(Image sets with object changes)

______

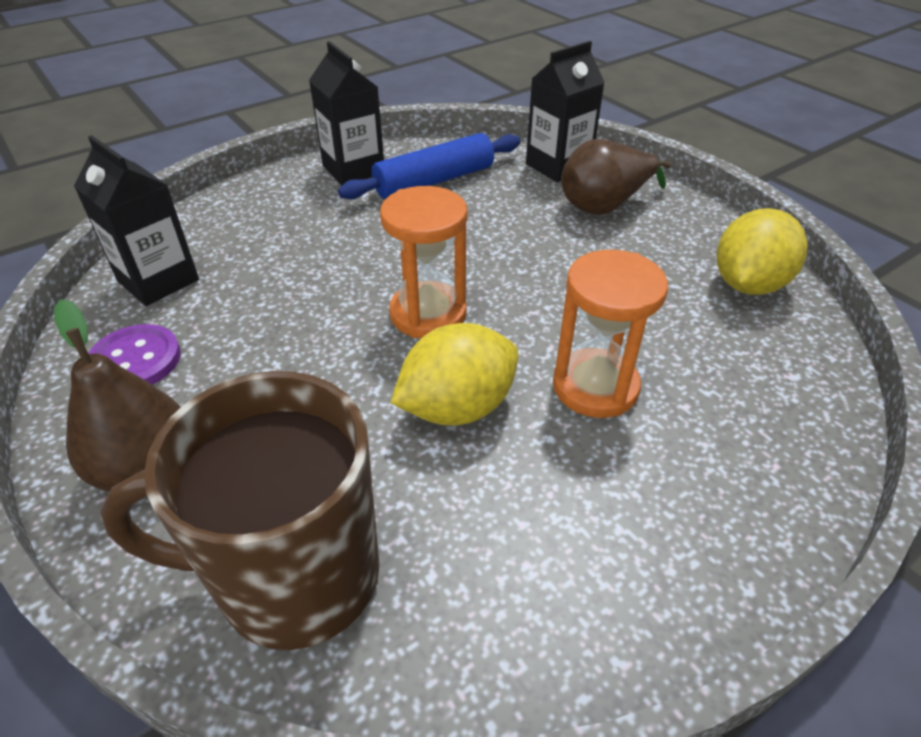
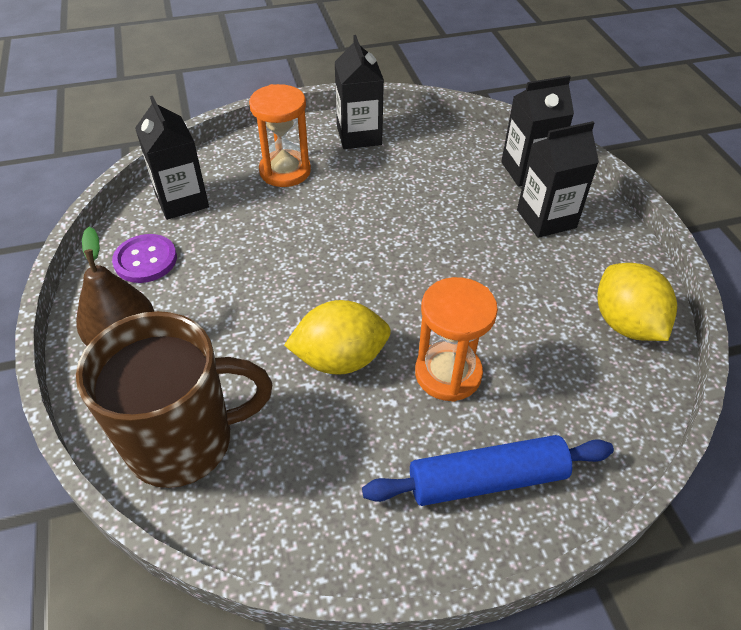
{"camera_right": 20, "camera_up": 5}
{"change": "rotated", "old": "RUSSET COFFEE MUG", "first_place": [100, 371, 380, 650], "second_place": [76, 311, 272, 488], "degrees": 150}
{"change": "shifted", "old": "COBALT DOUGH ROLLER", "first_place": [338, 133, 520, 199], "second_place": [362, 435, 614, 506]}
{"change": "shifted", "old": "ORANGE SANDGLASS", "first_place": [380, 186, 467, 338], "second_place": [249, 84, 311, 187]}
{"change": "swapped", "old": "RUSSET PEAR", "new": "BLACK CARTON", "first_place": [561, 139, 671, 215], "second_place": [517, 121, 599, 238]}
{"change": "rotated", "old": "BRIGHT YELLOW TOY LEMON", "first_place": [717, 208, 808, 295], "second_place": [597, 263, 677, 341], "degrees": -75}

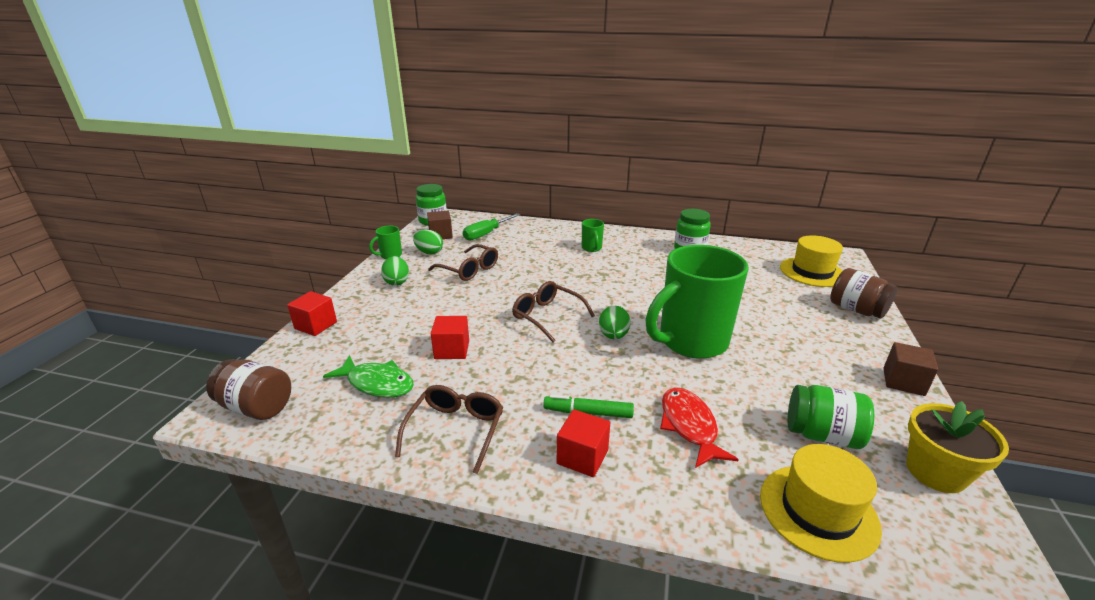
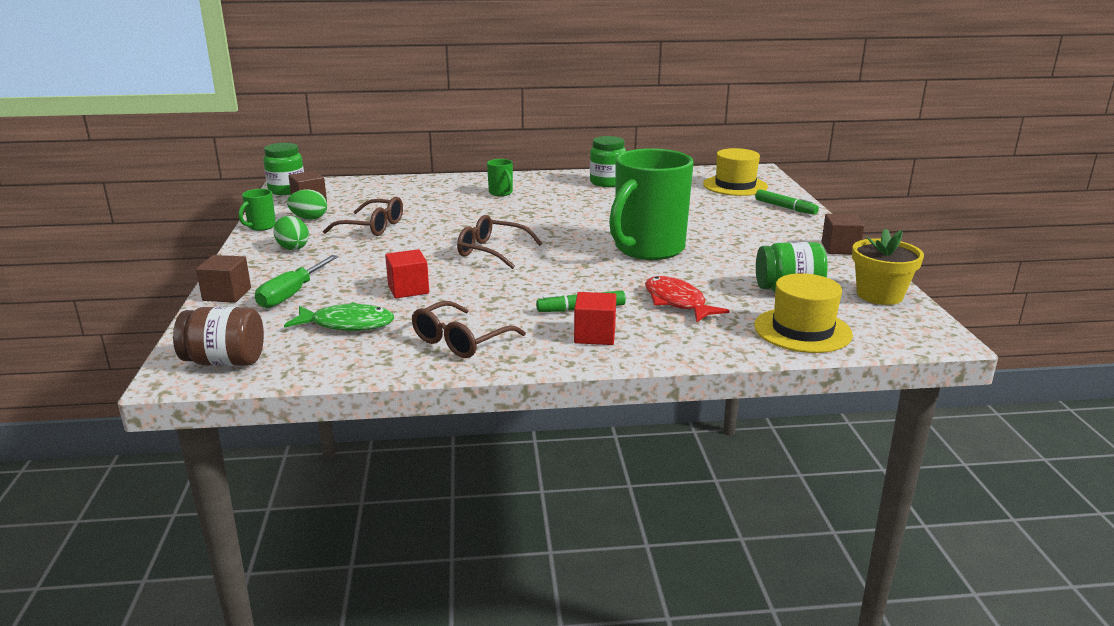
{"camera_right": -20, "camera_up": -5}
{"change": "repainted", "old": "CRIMSON CUBE", "new": "RUSSET CUBE", "first_place": [287, 291, 337, 336], "second_place": [196, 255, 251, 303]}
{"change": "rotated", "old": "RUSSET EYEGLASSES", "first_place": [395, 385, 503, 474], "second_place": [412, 301, 526, 358], "degrees": -135}
{"change": "shifted", "old": "EMERALD SCREWDRIVER", "first_place": [463, 213, 520, 241], "second_place": [255, 255, 338, 308]}
{"change": "gone", "old": "EMERALD EGG SHAPE", "first_place": [599, 306, 630, 339]}
{"change": "swapped", "old": "RUSSET PRESERVE JAR", "new": "EMERALD MARKER", "first_place": [830, 268, 897, 319], "second_place": [755, 189, 819, 215]}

______

* _TASK PROMPT_:
The expected output is the full data above, reproduced exactly with no images.

* _WORKED SOLUTION_:
{"camera_right": 20, "camera_up": 5}
{"change": "rotated", "old": "RUSSET COFFEE MUG", "first_place": [100, 371, 380, 650], "second_place": [76, 311, 272, 488], "degrees": 150}
{"change": "shifted", "old": "COBALT DOUGH ROLLER", "first_place": [338, 133, 520, 199], "second_place": [362, 435, 614, 506]}
{"change": "shifted", "old": "ORANGE SANDGLASS", "first_place": [380, 186, 467, 338], "second_place": [249, 84, 311, 187]}
{"change": "swapped", "old": "RUSSET PEAR", "new": "BLACK CARTON", "first_place": [561, 139, 671, 215], "second_place": [517, 121, 599, 238]}
{"change": "rotated", "old": "BRIGHT YELLOW TOY LEMON", "first_place": [717, 208, 808, 295], "second_place": [597, 263, 677, 341], "degrees": -75}

{"camera_right": -20, "camera_up": -5}
{"change": "repainted", "old": "CRIMSON CUBE", "new": "RUSSET CUBE", "first_place": [287, 291, 337, 336], "second_place": [196, 255, 251, 303]}
{"change": "rotated", "old": "RUSSET EYEGLASSES", "first_place": [395, 385, 503, 474], "second_place": [412, 301, 526, 358], "degrees": -135}
{"change": "shifted", "old": "EMERALD SCREWDRIVER", "first_place": [463, 213, 520, 241], "second_place": [255, 255, 338, 308]}
{"change": "gone", "old": "EMERALD EGG SHAPE", "first_place": [599, 306, 630, 339]}
{"change": "swapped", "old": "RUSSET PRESERVE JAR", "new": "EMERALD MARKER", "first_place": [830, 268, 897, 319], "second_place": [755, 189, 819, 215]}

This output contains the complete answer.